▸ Problem requirements:
The expected answer is the set of lines in the data below between the line holding "(471, 235) = (405, 310): white" and the line holding "(796, 128) = (810, 640): none -> blue goblet", inclusive, written out exactly.

▸ Task input:

--------

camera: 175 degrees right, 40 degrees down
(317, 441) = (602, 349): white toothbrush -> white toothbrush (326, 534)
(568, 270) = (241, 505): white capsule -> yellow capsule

--------

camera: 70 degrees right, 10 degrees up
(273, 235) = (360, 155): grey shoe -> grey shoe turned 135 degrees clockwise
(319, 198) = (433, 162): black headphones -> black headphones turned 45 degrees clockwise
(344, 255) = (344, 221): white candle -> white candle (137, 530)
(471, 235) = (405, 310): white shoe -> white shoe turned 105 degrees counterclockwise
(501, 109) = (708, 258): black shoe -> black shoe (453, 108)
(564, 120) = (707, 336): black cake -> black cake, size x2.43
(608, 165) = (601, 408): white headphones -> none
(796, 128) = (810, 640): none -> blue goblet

--------

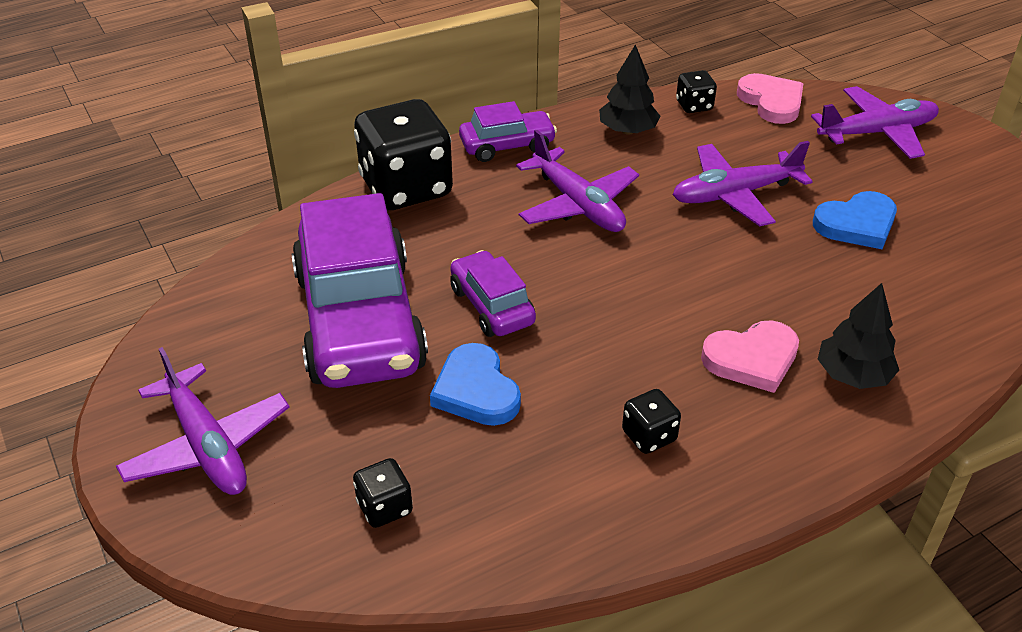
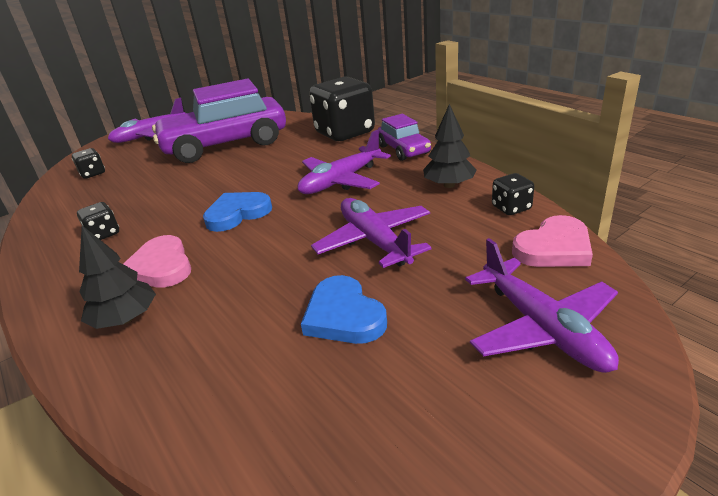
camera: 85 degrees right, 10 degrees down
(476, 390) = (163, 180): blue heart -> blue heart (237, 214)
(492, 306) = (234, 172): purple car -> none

--------

▸ Written answer:
(471, 235) = (405, 310): white shoe -> white shoe turned 105 degrees counterclockwise
(501, 109) = (708, 258): black shoe -> black shoe (453, 108)
(564, 120) = (707, 336): black cake -> black cake, size x2.43
(608, 165) = (601, 408): white headphones -> none
(796, 128) = (810, 640): none -> blue goblet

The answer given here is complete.